• _Exercise brief_: The expected output is every line from the one containing "C1: 15nF (GND, U1/IN+) -> 15nF (5V, GND)" to the end of the data below, exactly, and no other line.
Start of Block
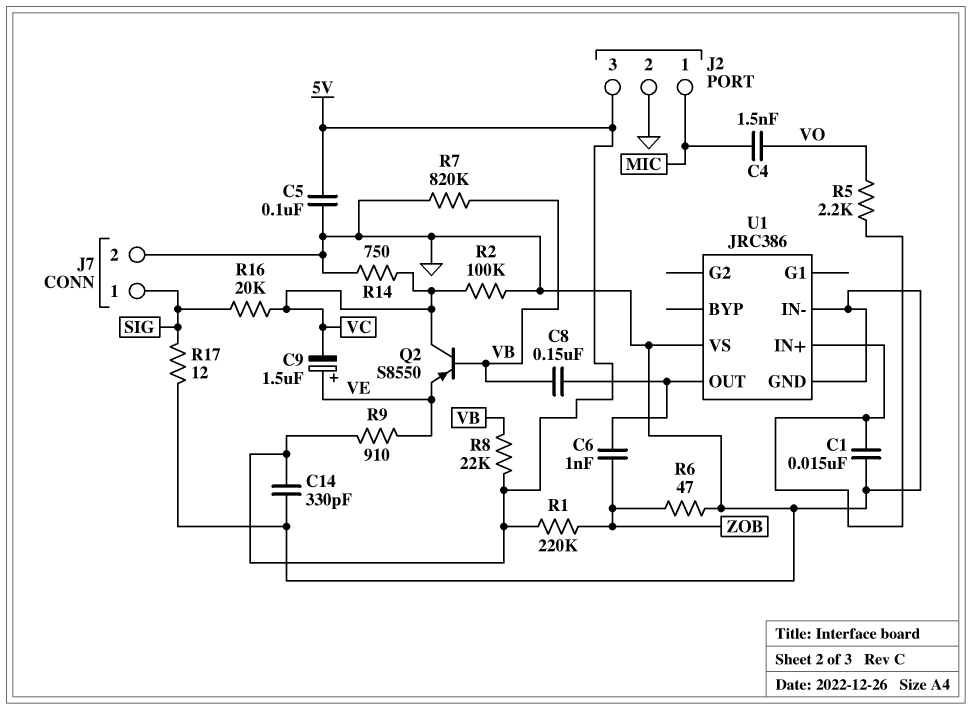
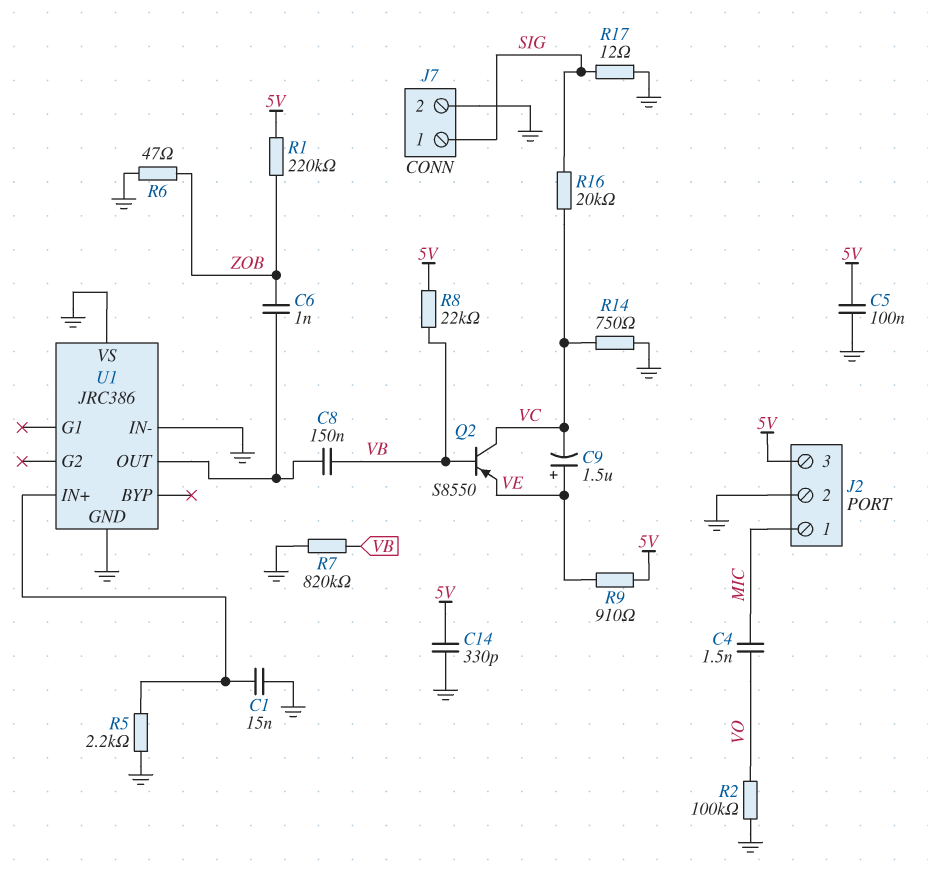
R2: 100k (GND, VC) -> 100k (GND, VO)
R5: 2.2k (U1/IN+, VO) -> 2.2k (GND, U1/IN+)

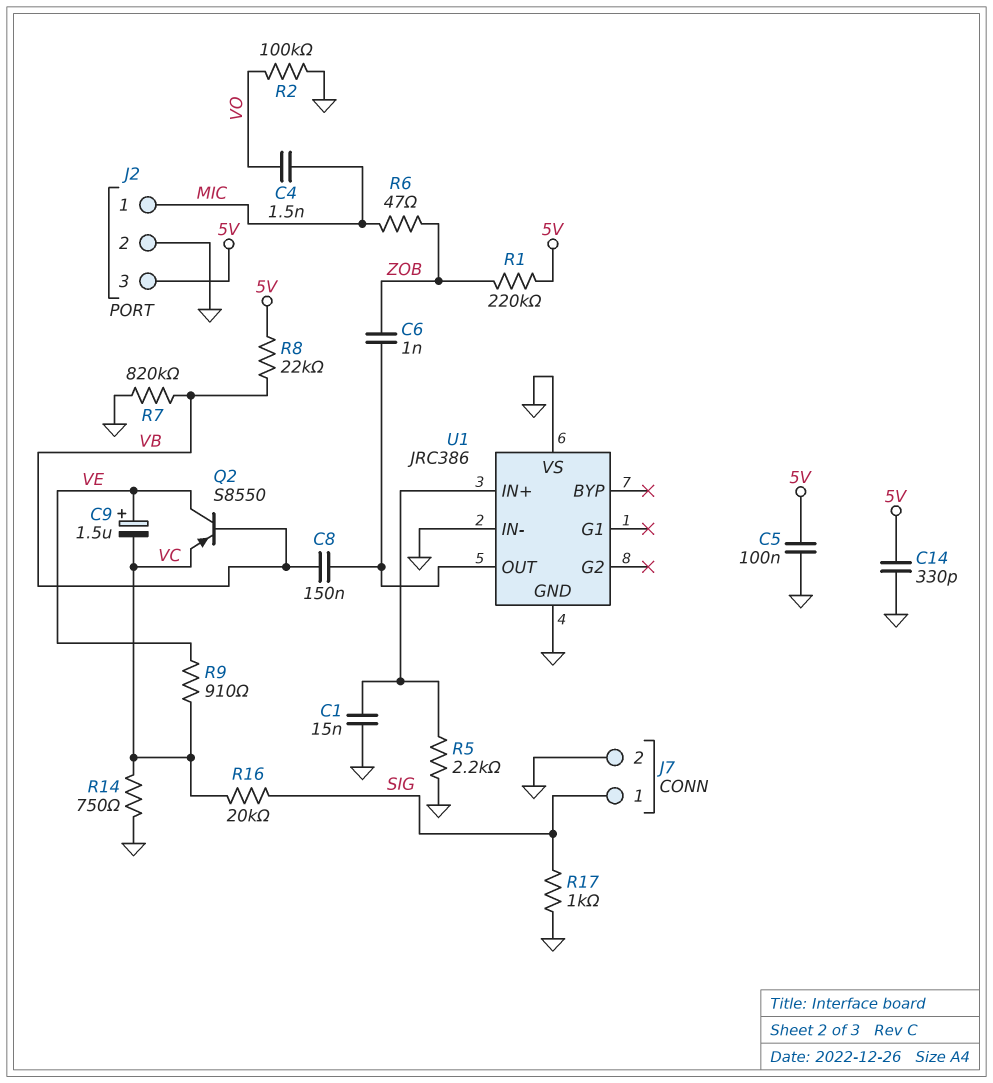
Q2: PNP S8550 (B VB, C VC, E VE) -> PNP S8550 (B VB, C VE, E VC)
R6: 47 (GND, ZOB) -> 47 (MIC, ZOB)
R9: 910 (5V, VE) -> 910 (VC, VE)
R17: 12 (GND, SIG) -> 1k (GND, SIG)

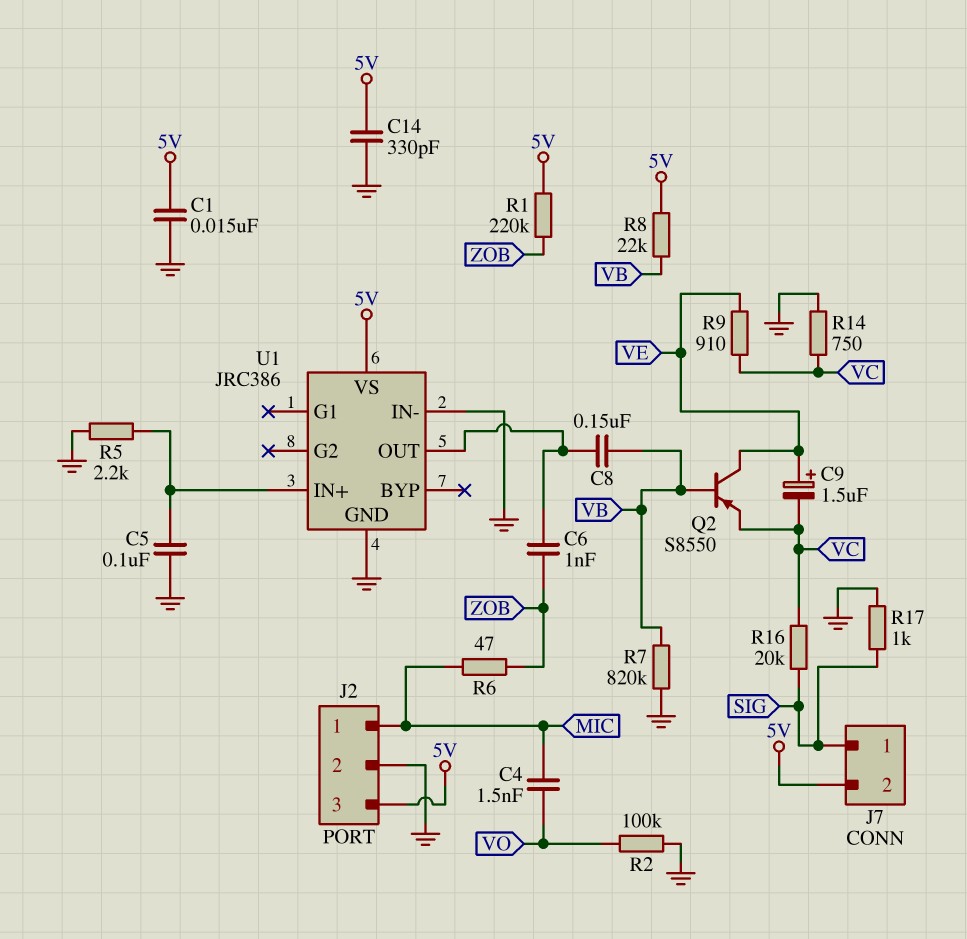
C1: 15nF (GND, U1/IN+) -> 15nF (5V, GND)
C5: 100nF (5V, GND) -> 100nF (GND, U1/IN+)
J7 pin 2: GND -> 5V
U1 pin VS: GND -> 5V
End of Block
• _Response_:
C1: 15nF (GND, U1/IN+) -> 15nF (5V, GND)
C5: 100nF (5V, GND) -> 100nF (GND, U1/IN+)
J7 pin 2: GND -> 5V
U1 pin VS: GND -> 5V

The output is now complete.